Problem
Copy all lines in the material holding the string "rectangle".

The records

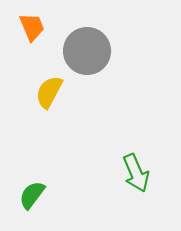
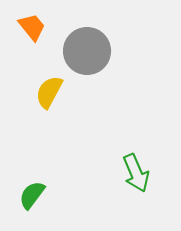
orange trapezoid: rotated 16 degrees counterclockwise
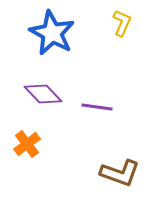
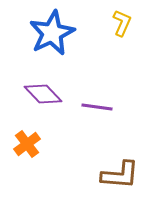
blue star: rotated 18 degrees clockwise
brown L-shape: moved 2 px down; rotated 15 degrees counterclockwise
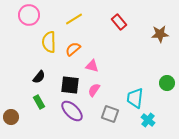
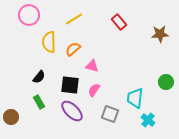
green circle: moved 1 px left, 1 px up
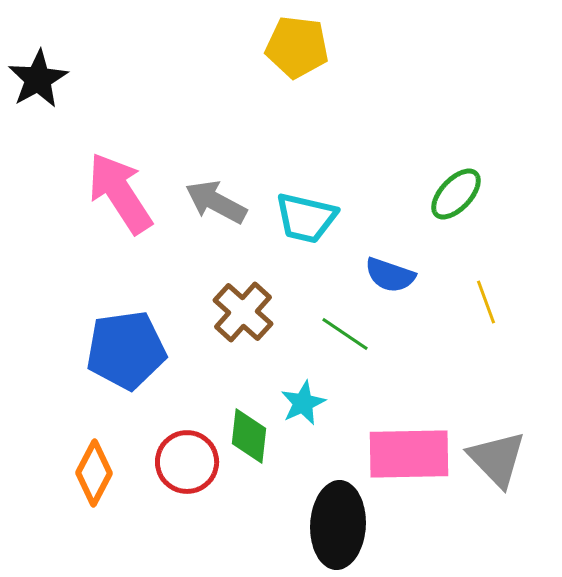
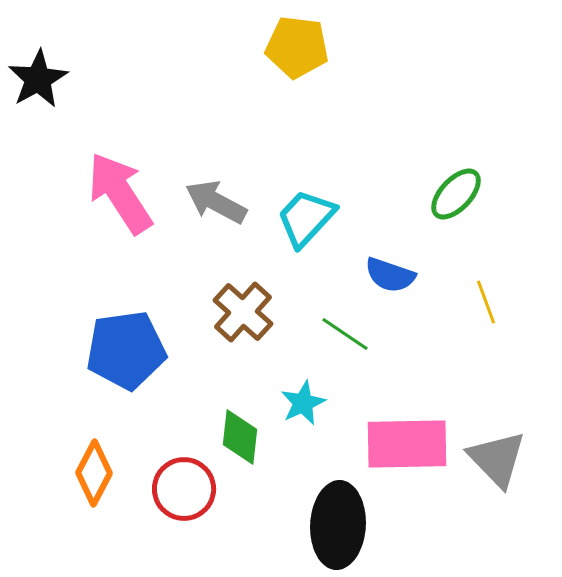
cyan trapezoid: rotated 120 degrees clockwise
green diamond: moved 9 px left, 1 px down
pink rectangle: moved 2 px left, 10 px up
red circle: moved 3 px left, 27 px down
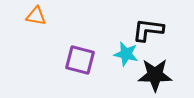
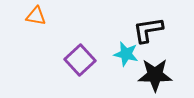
black L-shape: rotated 16 degrees counterclockwise
purple square: rotated 32 degrees clockwise
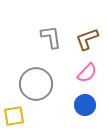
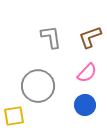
brown L-shape: moved 3 px right, 2 px up
gray circle: moved 2 px right, 2 px down
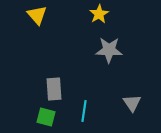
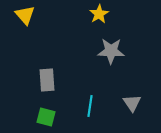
yellow triangle: moved 12 px left
gray star: moved 2 px right, 1 px down
gray rectangle: moved 7 px left, 9 px up
cyan line: moved 6 px right, 5 px up
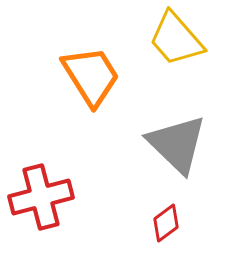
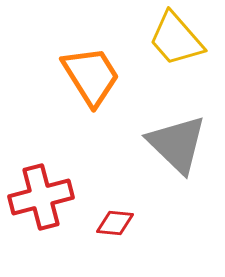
red diamond: moved 51 px left; rotated 42 degrees clockwise
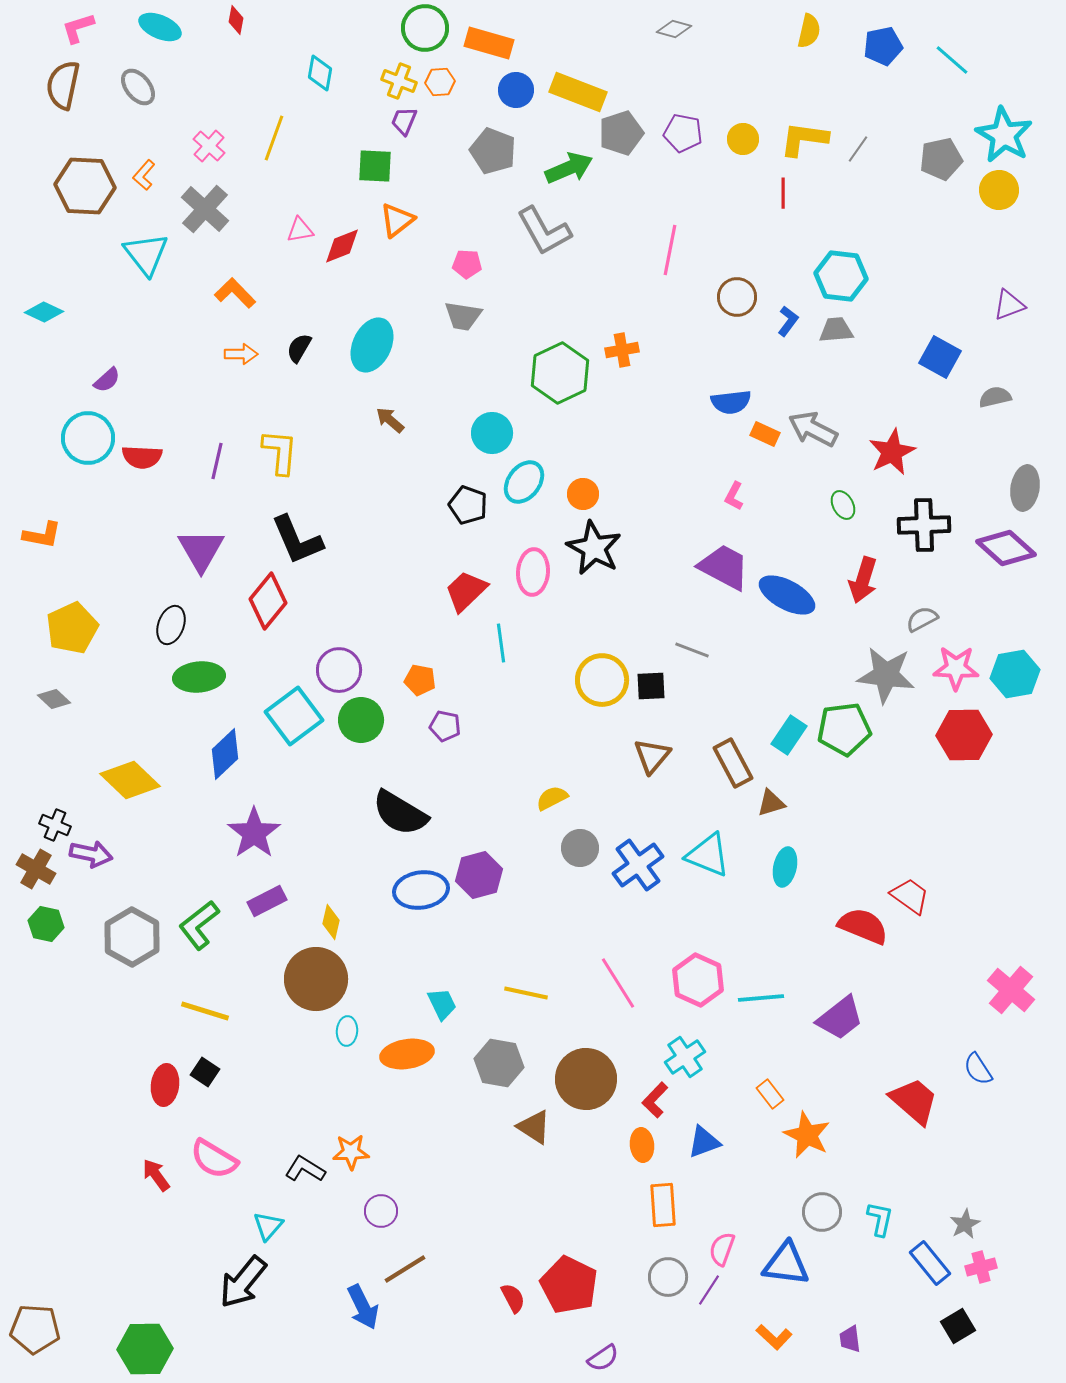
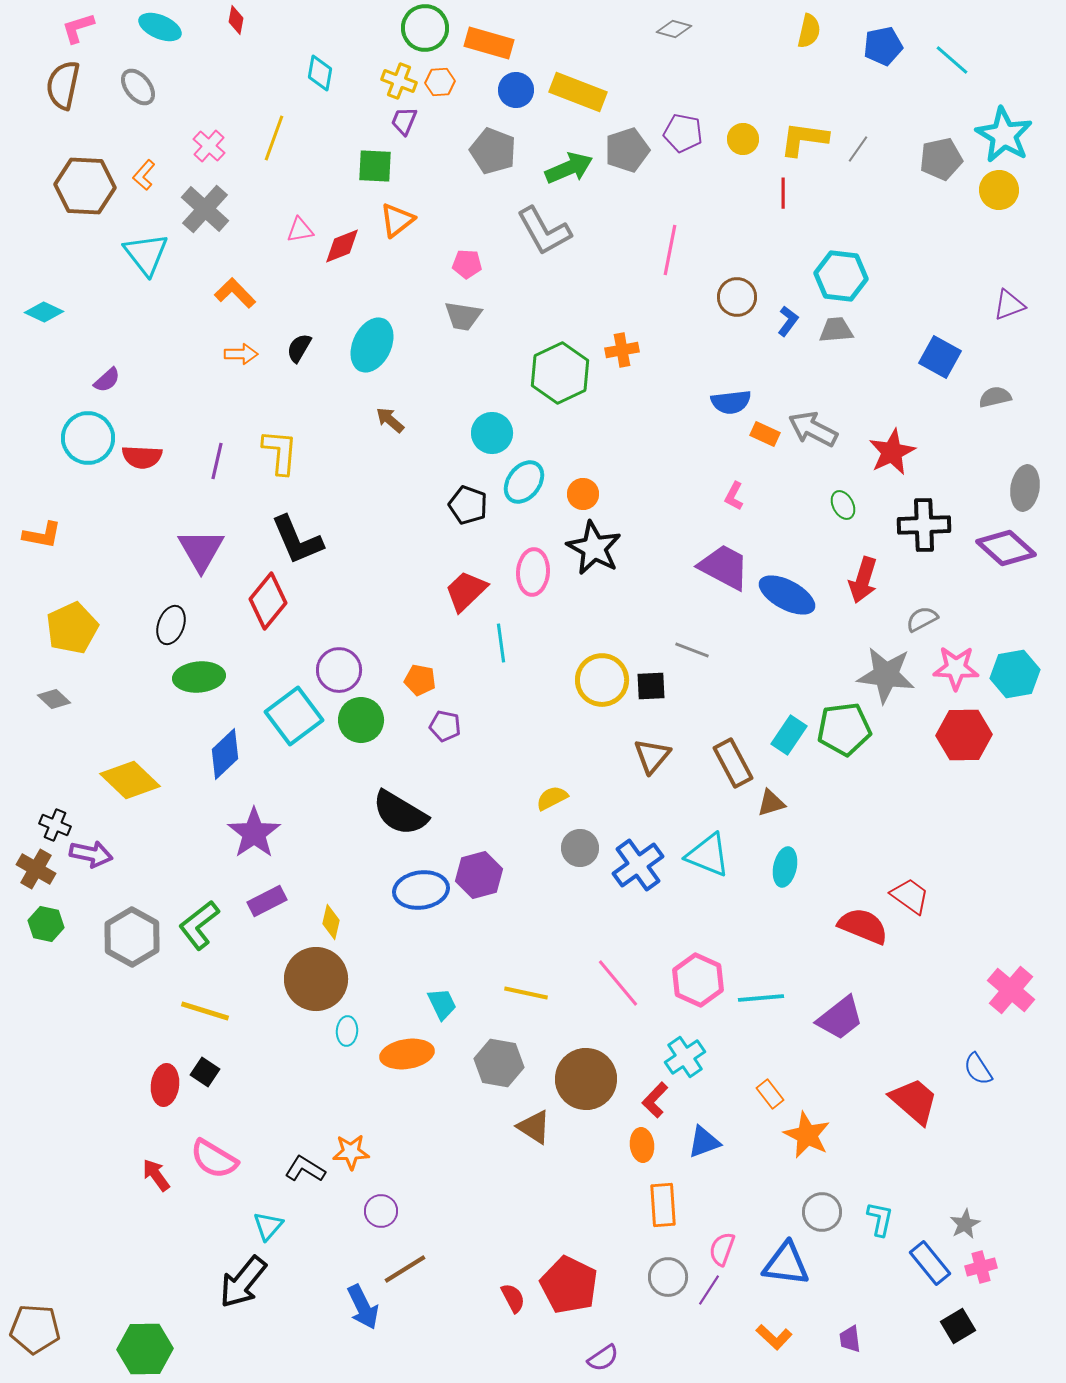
gray pentagon at (621, 133): moved 6 px right, 17 px down
pink line at (618, 983): rotated 8 degrees counterclockwise
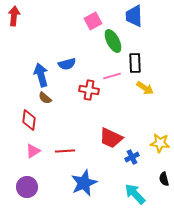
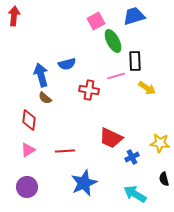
blue trapezoid: rotated 75 degrees clockwise
pink square: moved 3 px right
black rectangle: moved 2 px up
pink line: moved 4 px right
yellow arrow: moved 2 px right
pink triangle: moved 5 px left, 1 px up
cyan arrow: rotated 15 degrees counterclockwise
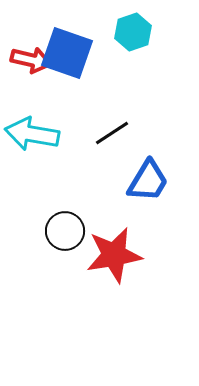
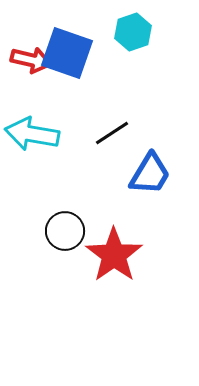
blue trapezoid: moved 2 px right, 7 px up
red star: rotated 26 degrees counterclockwise
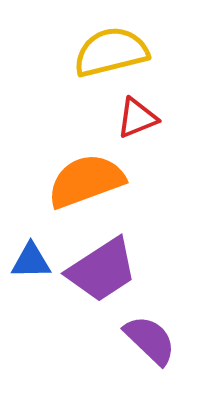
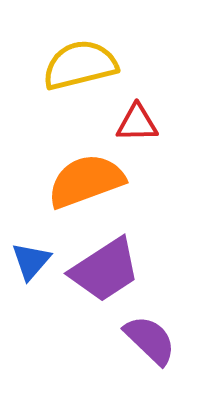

Solution
pink rectangle: moved 2 px left, 10 px up
gray rectangle: moved 7 px left, 9 px up
black rectangle: moved 2 px up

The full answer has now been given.